[Stored entries]
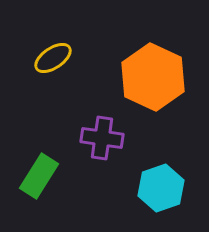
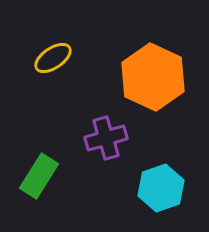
purple cross: moved 4 px right; rotated 24 degrees counterclockwise
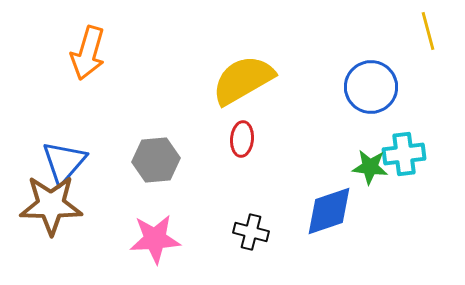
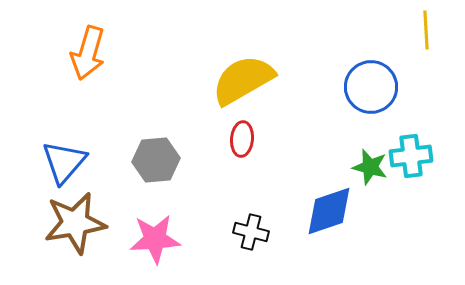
yellow line: moved 2 px left, 1 px up; rotated 12 degrees clockwise
cyan cross: moved 7 px right, 2 px down
green star: rotated 9 degrees clockwise
brown star: moved 24 px right, 18 px down; rotated 10 degrees counterclockwise
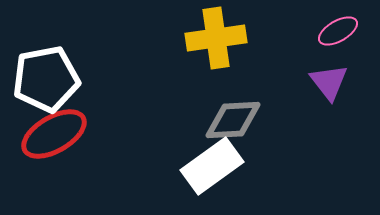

## Exercise prompt
Give the number of lines in the data above that contain the word "star", with no accompanying text.

## Exercise result
2